## Raw data

# # # # #

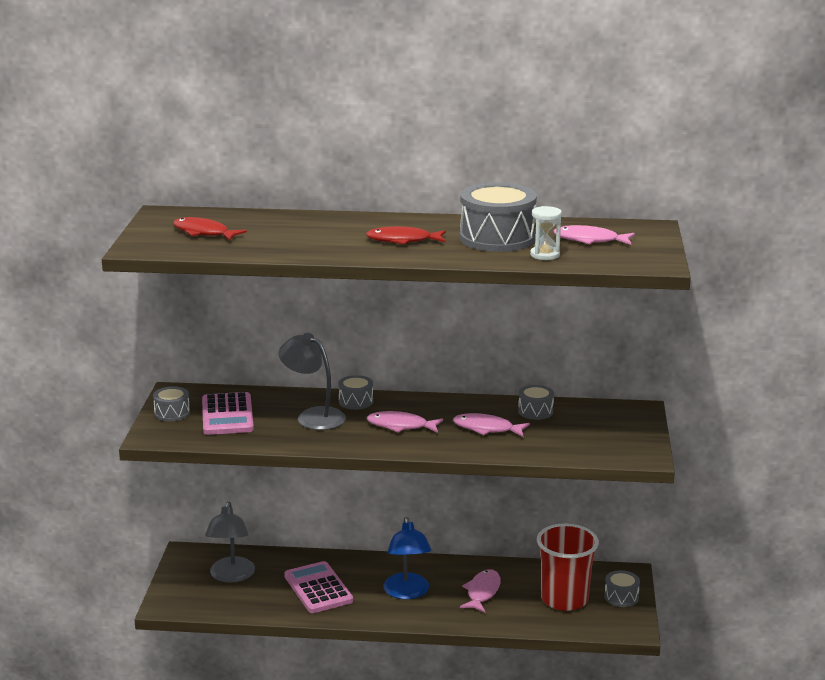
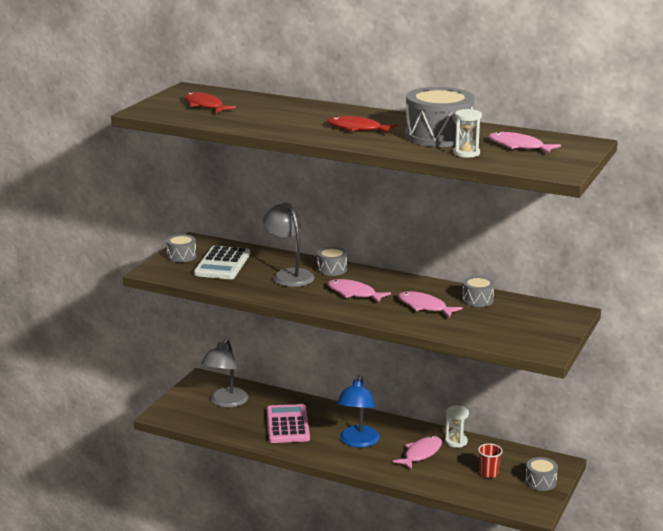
camera: 20 degrees right, 0 degrees up
(227, 415) = (222, 264): pink calculator -> white calculator
(510, 571) = (456, 441): none -> white hourglass
(564, 599) = (488, 473): red cup -> red cup, size x0.44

# # # # #

From the line containing "(510, 571) = (456, 441): none" down to the last line of the data above, copy every line exactly; leave out all other lines.

(510, 571) = (456, 441): none -> white hourglass
(564, 599) = (488, 473): red cup -> red cup, size x0.44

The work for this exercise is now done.